=== Items from a dataset ===
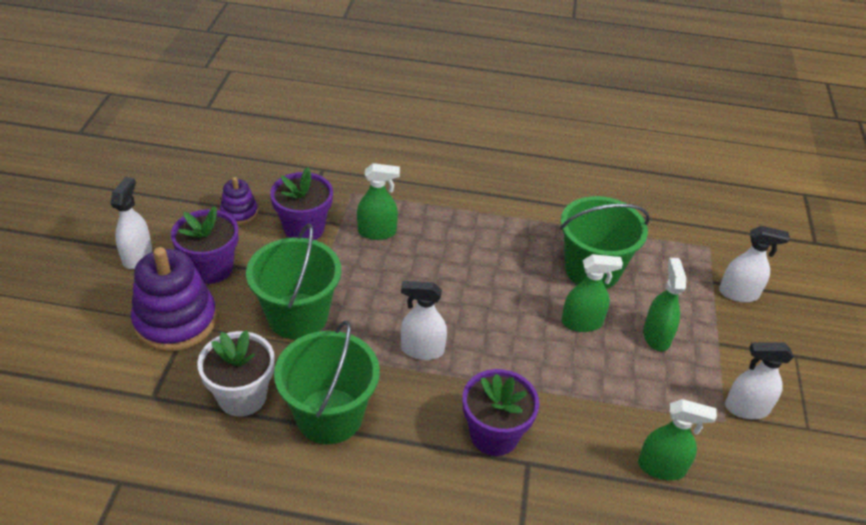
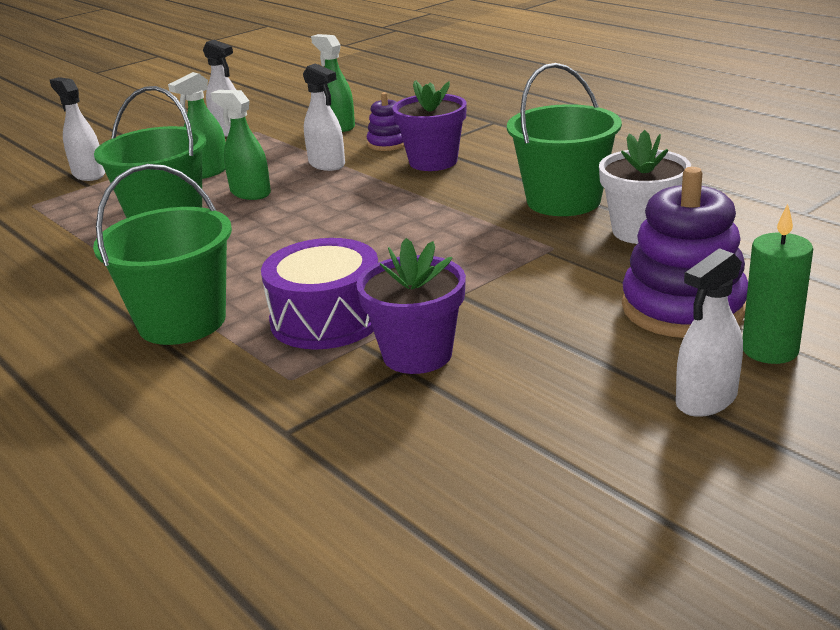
camera: 135 degrees left, 15 degrees down
(112, 304) = (770, 350): none -> green candle
(211, 268) = (596, 348): purple flower pot -> none
(239, 213) = (493, 409): purple stacking toy -> purple stacking toy (388, 143)
(297, 316) = (523, 271): green bucket -> green bucket (182, 321)
(377, 232) = (327, 319): green spray bottle -> purple drum
(422, 350) = (423, 215): white spray bottle -> white spray bottle (327, 164)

=== TRY IT ===
In your copy, repeat the records above exactly and include no images.

=== SOLVED EXERCISE ===
camera: 135 degrees left, 15 degrees down
(112, 304) = (770, 350): none -> green candle
(211, 268) = (596, 348): purple flower pot -> none
(239, 213) = (493, 409): purple stacking toy -> purple stacking toy (388, 143)
(297, 316) = (523, 271): green bucket -> green bucket (182, 321)
(377, 232) = (327, 319): green spray bottle -> purple drum
(422, 350) = (423, 215): white spray bottle -> white spray bottle (327, 164)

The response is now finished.